• [ABOUT THIS EXERCISE]: Your answer should consist only of the records, copied exactly, with the images removed.

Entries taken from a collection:
################

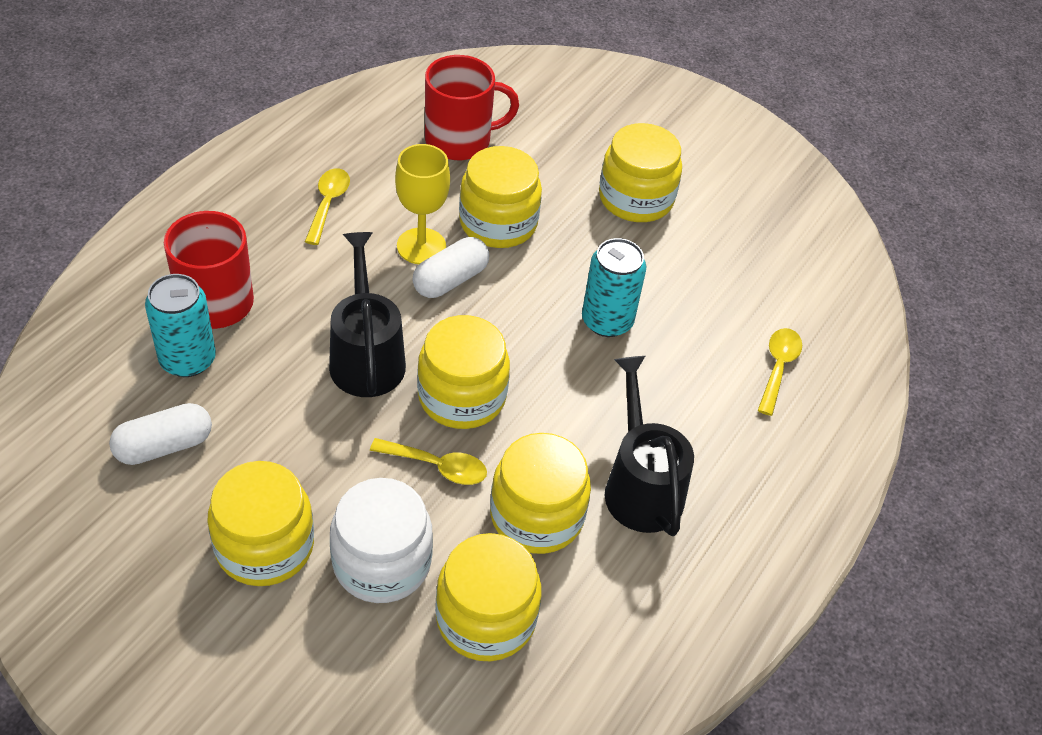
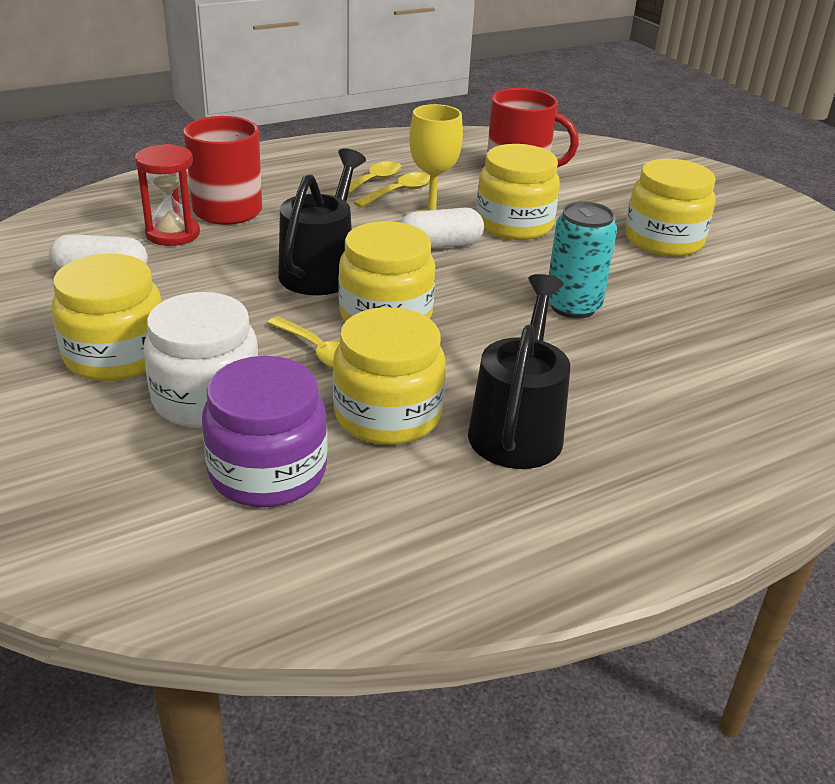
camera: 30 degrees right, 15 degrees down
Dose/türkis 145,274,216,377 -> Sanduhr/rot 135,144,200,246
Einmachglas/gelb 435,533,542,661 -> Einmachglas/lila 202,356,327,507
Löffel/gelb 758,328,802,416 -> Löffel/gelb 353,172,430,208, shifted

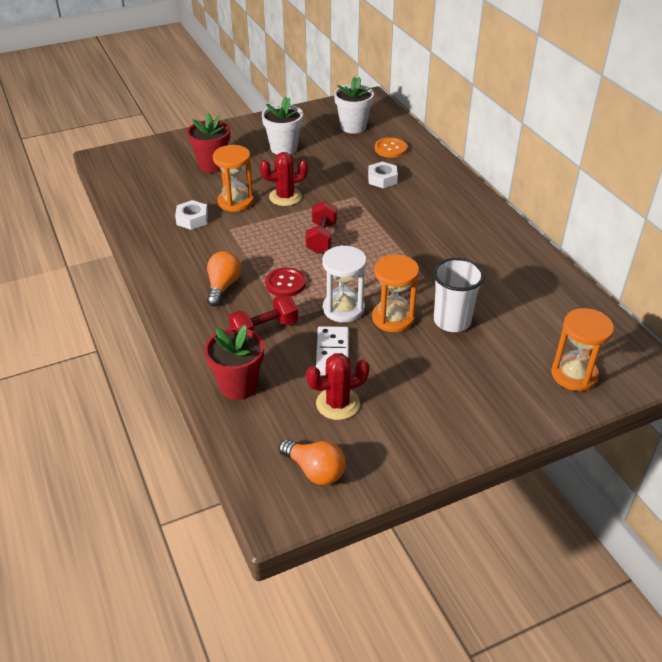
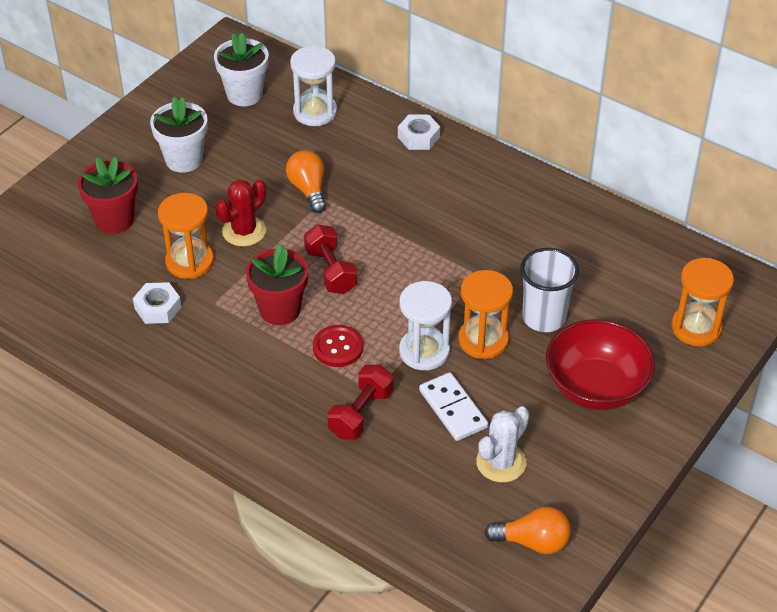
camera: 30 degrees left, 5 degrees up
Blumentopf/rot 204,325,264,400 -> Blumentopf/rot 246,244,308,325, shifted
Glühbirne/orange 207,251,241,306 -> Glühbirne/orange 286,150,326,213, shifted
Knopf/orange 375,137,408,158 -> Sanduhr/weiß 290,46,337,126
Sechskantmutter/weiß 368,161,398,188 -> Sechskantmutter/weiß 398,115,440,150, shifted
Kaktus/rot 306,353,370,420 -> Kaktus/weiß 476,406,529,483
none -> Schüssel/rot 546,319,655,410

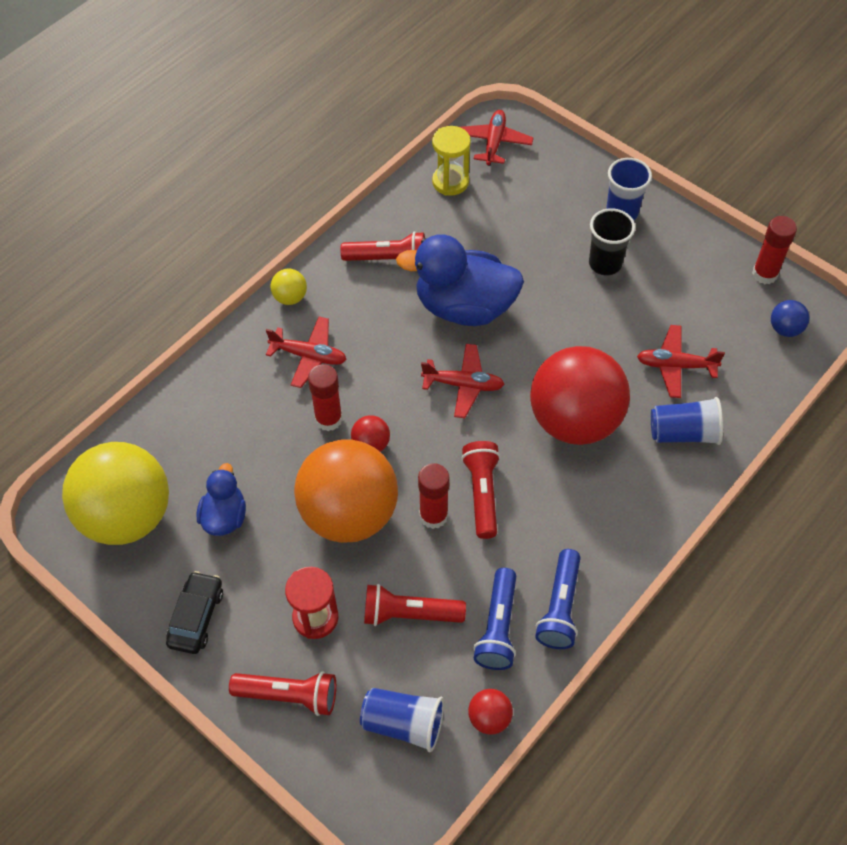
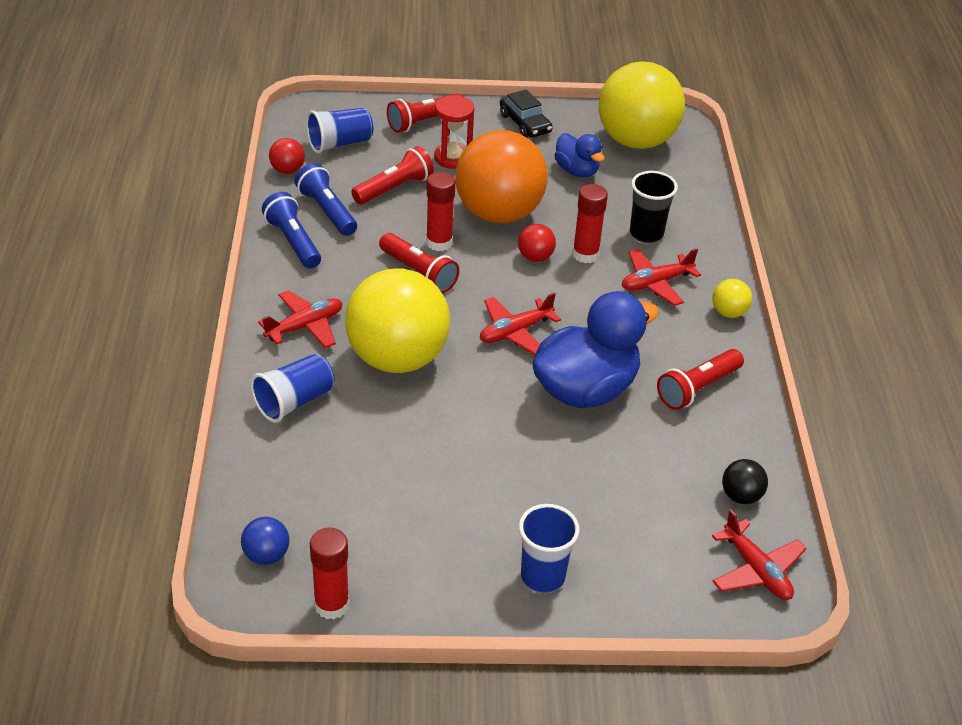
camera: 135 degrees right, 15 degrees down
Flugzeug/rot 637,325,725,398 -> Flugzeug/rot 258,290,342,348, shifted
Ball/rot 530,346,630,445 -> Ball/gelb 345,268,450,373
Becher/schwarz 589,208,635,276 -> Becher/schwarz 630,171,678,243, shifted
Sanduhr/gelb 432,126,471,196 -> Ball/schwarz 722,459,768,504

################

• [SOLUTION]:
camera: 30 degrees right, 15 degrees down
Dose/türkis 145,274,216,377 -> Sanduhr/rot 135,144,200,246
Einmachglas/gelb 435,533,542,661 -> Einmachglas/lila 202,356,327,507
Löffel/gelb 758,328,802,416 -> Löffel/gelb 353,172,430,208, shifted

camera: 30 degrees left, 5 degrees up
Blumentopf/rot 204,325,264,400 -> Blumentopf/rot 246,244,308,325, shifted
Glühbirne/orange 207,251,241,306 -> Glühbirne/orange 286,150,326,213, shifted
Knopf/orange 375,137,408,158 -> Sanduhr/weiß 290,46,337,126
Sechskantmutter/weiß 368,161,398,188 -> Sechskantmutter/weiß 398,115,440,150, shifted
Kaktus/rot 306,353,370,420 -> Kaktus/weiß 476,406,529,483
none -> Schüssel/rot 546,319,655,410

camera: 135 degrees right, 15 degrees down
Flugzeug/rot 637,325,725,398 -> Flugzeug/rot 258,290,342,348, shifted
Ball/rot 530,346,630,445 -> Ball/gelb 345,268,450,373
Becher/schwarz 589,208,635,276 -> Becher/schwarz 630,171,678,243, shifted
Sanduhr/gelb 432,126,471,196 -> Ball/schwarz 722,459,768,504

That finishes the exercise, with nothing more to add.